● Try it
Each line of the listing, apart from the pictures, is to be printed exactly.

-=-=-=-=-

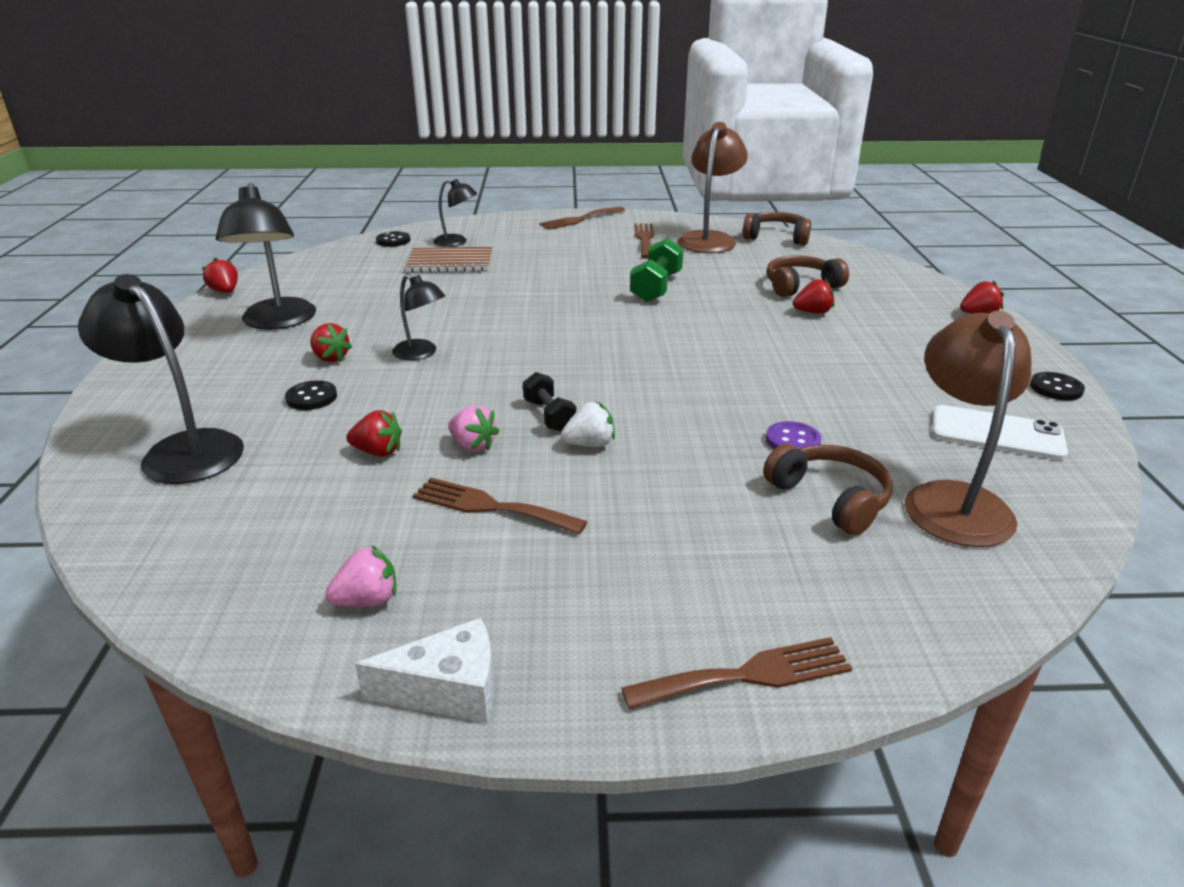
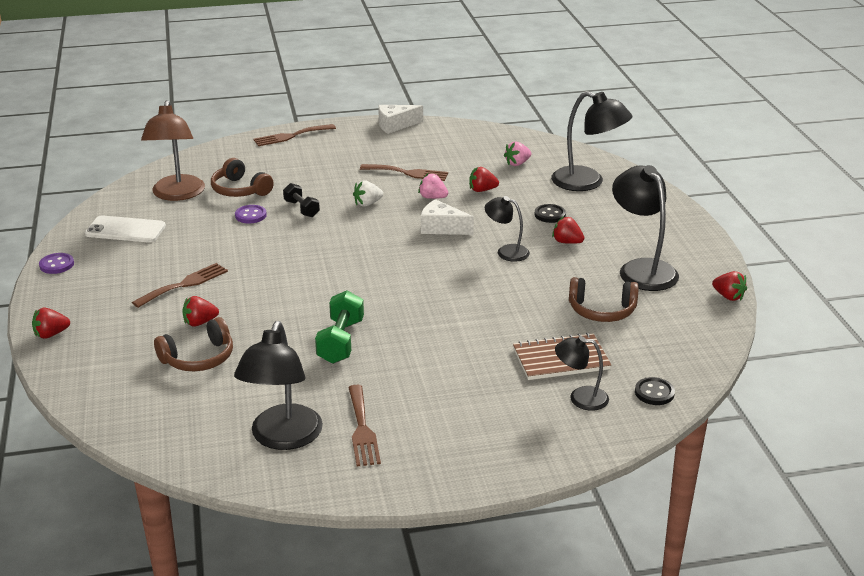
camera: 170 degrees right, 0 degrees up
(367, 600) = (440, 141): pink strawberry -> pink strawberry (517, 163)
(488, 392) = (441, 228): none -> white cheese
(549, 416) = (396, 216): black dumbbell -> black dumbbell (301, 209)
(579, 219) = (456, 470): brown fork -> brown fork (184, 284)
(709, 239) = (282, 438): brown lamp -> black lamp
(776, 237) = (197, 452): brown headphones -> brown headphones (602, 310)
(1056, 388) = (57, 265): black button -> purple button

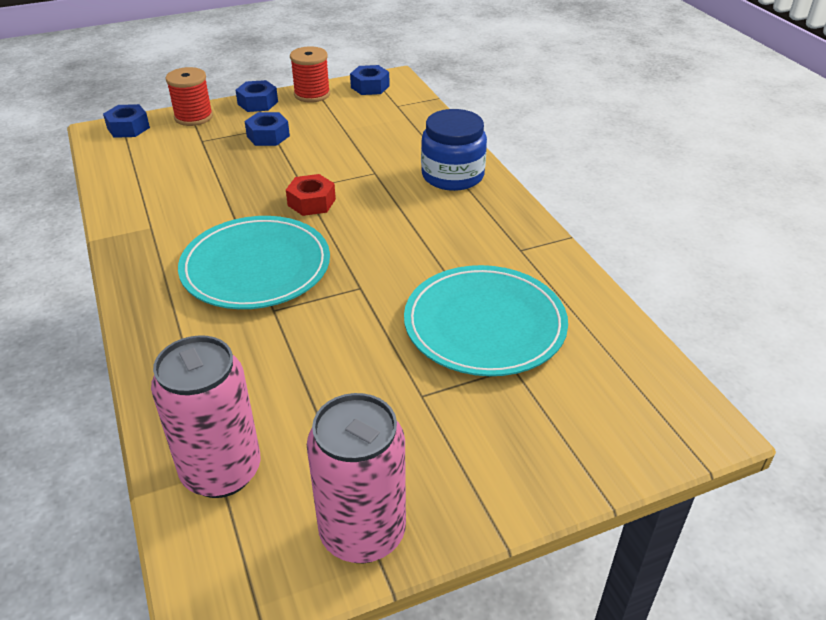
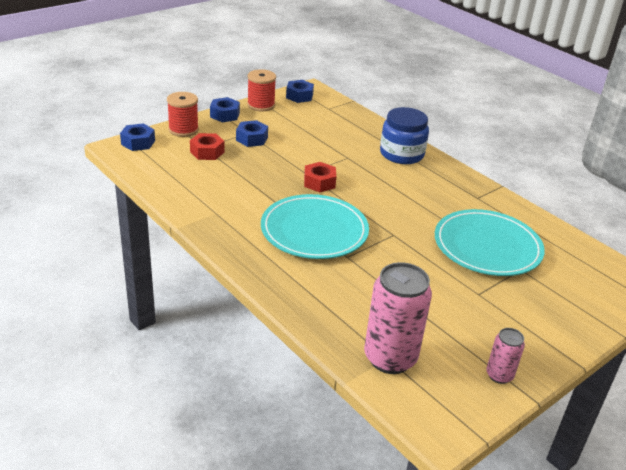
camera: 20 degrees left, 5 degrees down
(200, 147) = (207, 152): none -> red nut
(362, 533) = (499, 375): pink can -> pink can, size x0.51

-=-=-=-=-

● Answer space
camera: 170 degrees right, 0 degrees up
(367, 600) = (440, 141): pink strawberry -> pink strawberry (517, 163)
(488, 392) = (441, 228): none -> white cheese
(549, 416) = (396, 216): black dumbbell -> black dumbbell (301, 209)
(579, 219) = (456, 470): brown fork -> brown fork (184, 284)
(709, 239) = (282, 438): brown lamp -> black lamp
(776, 237) = (197, 452): brown headphones -> brown headphones (602, 310)
(1056, 388) = (57, 265): black button -> purple button

camera: 20 degrees left, 5 degrees down
(200, 147) = (207, 152): none -> red nut
(362, 533) = (499, 375): pink can -> pink can, size x0.51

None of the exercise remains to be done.